**What is needed**
From the line that contains "green 1x2 brick [79,322,145,378]" through the line that contains "cyan 1x2 brick [541,219,616,277]", output every line of the listing below exactly and leave out all the rest.

**Extracted entries**
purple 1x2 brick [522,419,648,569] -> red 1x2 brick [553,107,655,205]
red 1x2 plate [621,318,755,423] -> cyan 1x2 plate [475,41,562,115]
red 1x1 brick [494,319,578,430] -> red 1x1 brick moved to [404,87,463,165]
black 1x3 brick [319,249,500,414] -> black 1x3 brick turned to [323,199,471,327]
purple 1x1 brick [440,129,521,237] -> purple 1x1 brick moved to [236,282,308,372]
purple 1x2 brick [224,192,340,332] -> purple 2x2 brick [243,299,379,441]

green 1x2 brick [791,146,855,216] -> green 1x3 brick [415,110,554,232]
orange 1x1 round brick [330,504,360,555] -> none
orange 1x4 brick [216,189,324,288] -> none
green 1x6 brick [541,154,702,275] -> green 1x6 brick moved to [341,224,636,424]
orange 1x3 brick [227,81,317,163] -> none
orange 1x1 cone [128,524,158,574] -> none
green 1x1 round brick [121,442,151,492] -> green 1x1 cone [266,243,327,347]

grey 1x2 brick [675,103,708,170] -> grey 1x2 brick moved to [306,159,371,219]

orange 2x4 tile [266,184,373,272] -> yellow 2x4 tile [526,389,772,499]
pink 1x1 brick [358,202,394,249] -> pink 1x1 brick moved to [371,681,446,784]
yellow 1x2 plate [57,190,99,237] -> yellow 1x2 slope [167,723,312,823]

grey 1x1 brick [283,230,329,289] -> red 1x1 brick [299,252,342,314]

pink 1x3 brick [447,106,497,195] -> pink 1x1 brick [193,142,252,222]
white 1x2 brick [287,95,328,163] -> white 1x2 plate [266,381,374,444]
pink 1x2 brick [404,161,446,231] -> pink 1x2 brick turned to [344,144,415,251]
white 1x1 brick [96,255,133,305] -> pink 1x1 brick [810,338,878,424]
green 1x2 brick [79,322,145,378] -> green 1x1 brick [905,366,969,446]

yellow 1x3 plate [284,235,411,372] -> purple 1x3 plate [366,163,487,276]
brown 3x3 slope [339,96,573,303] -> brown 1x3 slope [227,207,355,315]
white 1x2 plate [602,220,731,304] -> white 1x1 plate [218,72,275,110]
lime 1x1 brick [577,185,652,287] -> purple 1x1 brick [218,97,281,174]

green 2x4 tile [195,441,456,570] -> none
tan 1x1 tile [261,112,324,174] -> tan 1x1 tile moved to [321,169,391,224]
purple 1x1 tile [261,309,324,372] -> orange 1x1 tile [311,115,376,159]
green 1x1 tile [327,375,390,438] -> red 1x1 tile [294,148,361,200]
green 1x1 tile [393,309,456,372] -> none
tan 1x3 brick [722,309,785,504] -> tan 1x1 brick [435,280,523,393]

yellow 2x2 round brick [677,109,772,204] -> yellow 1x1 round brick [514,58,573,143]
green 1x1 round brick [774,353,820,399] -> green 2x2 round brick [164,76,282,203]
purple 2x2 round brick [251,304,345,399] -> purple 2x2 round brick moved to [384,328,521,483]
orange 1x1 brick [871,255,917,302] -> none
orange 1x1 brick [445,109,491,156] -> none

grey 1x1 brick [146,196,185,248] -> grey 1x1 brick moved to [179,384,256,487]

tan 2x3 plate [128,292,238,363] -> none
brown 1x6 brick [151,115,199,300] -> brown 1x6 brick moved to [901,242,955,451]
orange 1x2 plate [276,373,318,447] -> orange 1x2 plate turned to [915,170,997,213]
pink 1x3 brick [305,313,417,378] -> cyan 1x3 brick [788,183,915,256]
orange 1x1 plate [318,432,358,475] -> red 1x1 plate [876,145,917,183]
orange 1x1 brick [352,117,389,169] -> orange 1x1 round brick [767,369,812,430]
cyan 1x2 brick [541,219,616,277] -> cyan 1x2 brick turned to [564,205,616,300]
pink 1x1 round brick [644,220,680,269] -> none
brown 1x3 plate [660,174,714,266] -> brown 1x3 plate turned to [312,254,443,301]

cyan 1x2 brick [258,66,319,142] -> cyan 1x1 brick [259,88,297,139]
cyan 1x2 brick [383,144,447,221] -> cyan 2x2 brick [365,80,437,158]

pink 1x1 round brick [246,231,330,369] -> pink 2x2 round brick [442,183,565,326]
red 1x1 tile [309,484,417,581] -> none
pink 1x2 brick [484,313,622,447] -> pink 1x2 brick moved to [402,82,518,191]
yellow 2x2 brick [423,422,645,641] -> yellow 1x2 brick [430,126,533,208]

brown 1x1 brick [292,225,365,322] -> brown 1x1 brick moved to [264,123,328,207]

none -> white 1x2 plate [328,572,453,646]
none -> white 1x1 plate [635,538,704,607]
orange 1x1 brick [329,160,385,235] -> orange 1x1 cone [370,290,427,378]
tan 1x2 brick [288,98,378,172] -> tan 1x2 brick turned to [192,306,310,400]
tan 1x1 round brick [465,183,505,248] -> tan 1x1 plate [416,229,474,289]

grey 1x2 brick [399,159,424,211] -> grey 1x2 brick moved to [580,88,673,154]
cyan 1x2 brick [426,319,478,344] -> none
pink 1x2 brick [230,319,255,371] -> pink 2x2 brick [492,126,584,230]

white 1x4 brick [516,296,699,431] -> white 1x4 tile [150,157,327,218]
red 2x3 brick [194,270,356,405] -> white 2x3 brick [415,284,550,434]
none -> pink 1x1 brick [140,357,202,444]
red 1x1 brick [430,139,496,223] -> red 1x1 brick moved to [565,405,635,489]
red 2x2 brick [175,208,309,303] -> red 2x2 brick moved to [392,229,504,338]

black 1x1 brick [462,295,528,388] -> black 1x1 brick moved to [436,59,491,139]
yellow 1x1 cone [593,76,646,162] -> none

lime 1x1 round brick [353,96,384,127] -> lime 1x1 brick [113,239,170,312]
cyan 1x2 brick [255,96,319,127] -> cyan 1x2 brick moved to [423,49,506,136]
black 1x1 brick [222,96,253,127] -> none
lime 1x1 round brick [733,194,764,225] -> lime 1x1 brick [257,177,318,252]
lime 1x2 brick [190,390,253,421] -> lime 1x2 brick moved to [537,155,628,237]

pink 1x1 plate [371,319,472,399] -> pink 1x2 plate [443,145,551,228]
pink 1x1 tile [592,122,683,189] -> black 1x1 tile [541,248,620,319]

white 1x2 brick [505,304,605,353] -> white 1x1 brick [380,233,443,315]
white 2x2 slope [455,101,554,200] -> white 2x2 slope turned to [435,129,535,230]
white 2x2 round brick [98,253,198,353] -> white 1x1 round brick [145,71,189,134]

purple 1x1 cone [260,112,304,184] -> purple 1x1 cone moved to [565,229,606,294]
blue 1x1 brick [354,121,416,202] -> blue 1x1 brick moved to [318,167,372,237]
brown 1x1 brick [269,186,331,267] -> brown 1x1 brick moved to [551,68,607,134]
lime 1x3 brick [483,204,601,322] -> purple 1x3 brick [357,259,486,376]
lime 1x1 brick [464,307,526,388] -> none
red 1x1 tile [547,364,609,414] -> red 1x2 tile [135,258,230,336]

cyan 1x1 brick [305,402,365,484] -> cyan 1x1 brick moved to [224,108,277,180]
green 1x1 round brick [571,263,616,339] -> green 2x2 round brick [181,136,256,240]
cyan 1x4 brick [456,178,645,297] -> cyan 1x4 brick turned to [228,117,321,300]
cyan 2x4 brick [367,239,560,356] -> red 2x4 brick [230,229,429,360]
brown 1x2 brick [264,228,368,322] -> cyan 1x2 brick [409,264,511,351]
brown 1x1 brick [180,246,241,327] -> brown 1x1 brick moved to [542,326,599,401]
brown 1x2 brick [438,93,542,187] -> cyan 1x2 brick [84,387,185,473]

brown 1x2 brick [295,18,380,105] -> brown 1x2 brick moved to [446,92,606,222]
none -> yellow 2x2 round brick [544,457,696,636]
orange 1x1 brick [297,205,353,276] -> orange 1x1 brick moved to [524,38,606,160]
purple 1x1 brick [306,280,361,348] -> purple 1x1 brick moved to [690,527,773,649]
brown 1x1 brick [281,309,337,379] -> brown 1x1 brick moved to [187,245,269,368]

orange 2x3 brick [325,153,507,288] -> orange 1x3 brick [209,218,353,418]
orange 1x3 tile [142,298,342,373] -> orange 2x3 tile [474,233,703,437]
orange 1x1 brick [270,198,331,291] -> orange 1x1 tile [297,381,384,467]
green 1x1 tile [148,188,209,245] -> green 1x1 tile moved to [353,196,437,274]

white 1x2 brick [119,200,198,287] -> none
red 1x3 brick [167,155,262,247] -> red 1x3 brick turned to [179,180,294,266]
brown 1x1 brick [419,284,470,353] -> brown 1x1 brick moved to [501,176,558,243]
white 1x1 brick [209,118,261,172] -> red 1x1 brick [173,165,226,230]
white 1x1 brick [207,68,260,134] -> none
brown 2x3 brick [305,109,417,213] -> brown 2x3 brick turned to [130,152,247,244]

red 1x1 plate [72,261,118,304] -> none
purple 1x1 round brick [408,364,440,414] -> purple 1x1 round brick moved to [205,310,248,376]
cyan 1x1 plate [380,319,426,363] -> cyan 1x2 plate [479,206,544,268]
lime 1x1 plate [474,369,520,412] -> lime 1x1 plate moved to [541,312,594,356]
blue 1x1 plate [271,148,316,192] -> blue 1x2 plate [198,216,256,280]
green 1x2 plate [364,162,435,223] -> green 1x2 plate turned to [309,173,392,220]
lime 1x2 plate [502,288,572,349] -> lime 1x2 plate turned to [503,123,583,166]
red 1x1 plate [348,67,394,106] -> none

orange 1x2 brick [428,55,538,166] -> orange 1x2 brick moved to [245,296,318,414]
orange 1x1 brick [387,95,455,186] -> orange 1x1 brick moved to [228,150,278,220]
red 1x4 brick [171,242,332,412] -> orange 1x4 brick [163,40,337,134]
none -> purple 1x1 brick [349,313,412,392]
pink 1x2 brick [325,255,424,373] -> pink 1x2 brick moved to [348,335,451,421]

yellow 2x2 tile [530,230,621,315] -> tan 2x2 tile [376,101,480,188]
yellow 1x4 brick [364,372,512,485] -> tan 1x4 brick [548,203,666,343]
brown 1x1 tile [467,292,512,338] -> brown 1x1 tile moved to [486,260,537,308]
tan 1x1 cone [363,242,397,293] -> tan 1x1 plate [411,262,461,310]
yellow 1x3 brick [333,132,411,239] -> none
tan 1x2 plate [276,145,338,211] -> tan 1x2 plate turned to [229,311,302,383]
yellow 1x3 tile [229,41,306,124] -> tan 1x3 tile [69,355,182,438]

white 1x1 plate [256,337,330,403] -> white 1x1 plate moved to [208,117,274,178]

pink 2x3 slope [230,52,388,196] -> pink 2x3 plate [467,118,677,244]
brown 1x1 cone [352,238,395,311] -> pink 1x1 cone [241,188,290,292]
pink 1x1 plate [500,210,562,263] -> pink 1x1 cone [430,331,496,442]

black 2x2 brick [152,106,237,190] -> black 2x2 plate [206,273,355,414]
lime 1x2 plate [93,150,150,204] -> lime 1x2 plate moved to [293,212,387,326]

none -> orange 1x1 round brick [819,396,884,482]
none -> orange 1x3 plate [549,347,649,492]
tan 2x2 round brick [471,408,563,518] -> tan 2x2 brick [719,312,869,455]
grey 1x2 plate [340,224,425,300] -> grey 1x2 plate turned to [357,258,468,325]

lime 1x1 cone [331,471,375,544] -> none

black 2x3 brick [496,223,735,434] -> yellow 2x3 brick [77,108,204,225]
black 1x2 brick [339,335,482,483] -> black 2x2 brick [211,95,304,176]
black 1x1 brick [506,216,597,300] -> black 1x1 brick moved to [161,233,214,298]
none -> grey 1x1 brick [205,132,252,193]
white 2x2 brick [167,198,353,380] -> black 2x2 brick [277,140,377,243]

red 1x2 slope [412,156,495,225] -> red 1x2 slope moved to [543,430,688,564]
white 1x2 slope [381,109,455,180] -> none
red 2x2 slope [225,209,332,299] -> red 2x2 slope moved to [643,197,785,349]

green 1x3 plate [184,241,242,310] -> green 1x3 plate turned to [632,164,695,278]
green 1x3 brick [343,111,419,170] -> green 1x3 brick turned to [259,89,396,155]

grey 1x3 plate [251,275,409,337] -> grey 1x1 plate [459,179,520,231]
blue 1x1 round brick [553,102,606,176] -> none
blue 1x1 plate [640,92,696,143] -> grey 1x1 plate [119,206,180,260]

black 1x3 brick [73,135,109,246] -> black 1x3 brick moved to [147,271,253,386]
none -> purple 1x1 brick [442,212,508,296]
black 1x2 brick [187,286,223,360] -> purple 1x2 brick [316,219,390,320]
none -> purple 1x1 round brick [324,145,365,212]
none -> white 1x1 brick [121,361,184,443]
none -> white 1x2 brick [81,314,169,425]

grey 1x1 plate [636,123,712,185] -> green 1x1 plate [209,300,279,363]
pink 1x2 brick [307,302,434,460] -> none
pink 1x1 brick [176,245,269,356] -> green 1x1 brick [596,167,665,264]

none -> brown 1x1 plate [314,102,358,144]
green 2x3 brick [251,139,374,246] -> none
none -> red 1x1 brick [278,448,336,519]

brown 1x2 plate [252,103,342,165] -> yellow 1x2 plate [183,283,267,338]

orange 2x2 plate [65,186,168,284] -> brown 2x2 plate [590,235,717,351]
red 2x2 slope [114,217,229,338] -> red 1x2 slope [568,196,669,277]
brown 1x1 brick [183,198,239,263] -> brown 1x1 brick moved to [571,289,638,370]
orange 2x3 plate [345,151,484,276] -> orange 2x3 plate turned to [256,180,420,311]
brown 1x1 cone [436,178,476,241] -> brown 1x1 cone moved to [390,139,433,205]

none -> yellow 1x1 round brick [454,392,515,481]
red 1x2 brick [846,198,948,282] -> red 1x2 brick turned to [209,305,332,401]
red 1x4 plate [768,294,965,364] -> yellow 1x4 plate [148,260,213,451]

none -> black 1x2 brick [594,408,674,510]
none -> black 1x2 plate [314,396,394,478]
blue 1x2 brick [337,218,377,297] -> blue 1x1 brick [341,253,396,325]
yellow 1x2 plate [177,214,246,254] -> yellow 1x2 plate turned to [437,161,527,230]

**Exercise answer**
green 1x2 brick [79,322,145,378] -> green 1x1 brick [905,366,969,446]

yellow 1x3 plate [284,235,411,372] -> purple 1x3 plate [366,163,487,276]
brown 3x3 slope [339,96,573,303] -> brown 1x3 slope [227,207,355,315]
white 1x2 plate [602,220,731,304] -> white 1x1 plate [218,72,275,110]
lime 1x1 brick [577,185,652,287] -> purple 1x1 brick [218,97,281,174]

green 2x4 tile [195,441,456,570] -> none
tan 1x1 tile [261,112,324,174] -> tan 1x1 tile moved to [321,169,391,224]
purple 1x1 tile [261,309,324,372] -> orange 1x1 tile [311,115,376,159]
green 1x1 tile [327,375,390,438] -> red 1x1 tile [294,148,361,200]
green 1x1 tile [393,309,456,372] -> none
tan 1x3 brick [722,309,785,504] -> tan 1x1 brick [435,280,523,393]

yellow 2x2 round brick [677,109,772,204] -> yellow 1x1 round brick [514,58,573,143]
green 1x1 round brick [774,353,820,399] -> green 2x2 round brick [164,76,282,203]
purple 2x2 round brick [251,304,345,399] -> purple 2x2 round brick moved to [384,328,521,483]
orange 1x1 brick [871,255,917,302] -> none
orange 1x1 brick [445,109,491,156] -> none

grey 1x1 brick [146,196,185,248] -> grey 1x1 brick moved to [179,384,256,487]

tan 2x3 plate [128,292,238,363] -> none
brown 1x6 brick [151,115,199,300] -> brown 1x6 brick moved to [901,242,955,451]
orange 1x2 plate [276,373,318,447] -> orange 1x2 plate turned to [915,170,997,213]
pink 1x3 brick [305,313,417,378] -> cyan 1x3 brick [788,183,915,256]
orange 1x1 plate [318,432,358,475] -> red 1x1 plate [876,145,917,183]
orange 1x1 brick [352,117,389,169] -> orange 1x1 round brick [767,369,812,430]
cyan 1x2 brick [541,219,616,277] -> cyan 1x2 brick turned to [564,205,616,300]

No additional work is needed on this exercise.